- _WHAT YOU WILL DO_
Write only the count of lines that hold the word "brush" in the listing.

- _DATA UNDER STUDY_
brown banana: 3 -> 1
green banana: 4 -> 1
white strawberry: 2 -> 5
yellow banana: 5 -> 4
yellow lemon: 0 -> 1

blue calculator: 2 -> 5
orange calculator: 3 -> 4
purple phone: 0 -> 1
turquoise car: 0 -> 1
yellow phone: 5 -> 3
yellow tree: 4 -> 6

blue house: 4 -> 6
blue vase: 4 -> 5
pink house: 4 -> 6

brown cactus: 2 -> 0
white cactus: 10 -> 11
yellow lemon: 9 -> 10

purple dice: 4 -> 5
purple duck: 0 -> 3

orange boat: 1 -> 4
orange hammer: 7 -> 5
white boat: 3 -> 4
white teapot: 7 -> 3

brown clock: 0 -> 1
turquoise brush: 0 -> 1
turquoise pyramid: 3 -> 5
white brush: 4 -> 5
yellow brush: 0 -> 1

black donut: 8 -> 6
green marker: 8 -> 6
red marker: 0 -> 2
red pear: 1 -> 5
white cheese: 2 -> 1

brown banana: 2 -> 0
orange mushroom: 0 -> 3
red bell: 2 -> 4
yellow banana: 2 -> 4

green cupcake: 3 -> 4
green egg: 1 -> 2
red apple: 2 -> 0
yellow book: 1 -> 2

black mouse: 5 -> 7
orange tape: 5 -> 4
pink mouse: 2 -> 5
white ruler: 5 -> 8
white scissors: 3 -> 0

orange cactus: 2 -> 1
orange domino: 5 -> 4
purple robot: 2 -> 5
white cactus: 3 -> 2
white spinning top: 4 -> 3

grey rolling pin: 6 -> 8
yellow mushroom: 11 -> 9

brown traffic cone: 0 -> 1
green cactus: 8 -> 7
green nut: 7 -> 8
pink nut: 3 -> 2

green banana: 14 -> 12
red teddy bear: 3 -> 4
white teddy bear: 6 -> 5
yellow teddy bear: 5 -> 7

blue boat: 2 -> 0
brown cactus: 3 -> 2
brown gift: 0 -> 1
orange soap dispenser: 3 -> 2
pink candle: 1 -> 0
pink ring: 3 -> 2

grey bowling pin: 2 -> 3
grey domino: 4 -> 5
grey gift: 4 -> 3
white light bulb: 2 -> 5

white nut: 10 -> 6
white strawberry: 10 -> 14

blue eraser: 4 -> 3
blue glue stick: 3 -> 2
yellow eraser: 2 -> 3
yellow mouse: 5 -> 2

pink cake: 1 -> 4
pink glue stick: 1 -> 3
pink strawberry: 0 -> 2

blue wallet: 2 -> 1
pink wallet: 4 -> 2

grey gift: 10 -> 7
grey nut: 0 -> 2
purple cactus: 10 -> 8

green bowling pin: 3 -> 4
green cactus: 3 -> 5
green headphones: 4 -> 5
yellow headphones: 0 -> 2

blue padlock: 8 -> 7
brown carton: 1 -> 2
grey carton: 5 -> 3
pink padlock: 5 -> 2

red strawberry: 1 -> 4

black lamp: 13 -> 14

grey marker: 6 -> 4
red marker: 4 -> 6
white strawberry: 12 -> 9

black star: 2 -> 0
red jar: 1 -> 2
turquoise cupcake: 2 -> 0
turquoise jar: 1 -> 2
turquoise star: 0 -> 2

- _RESULT BELOW_
3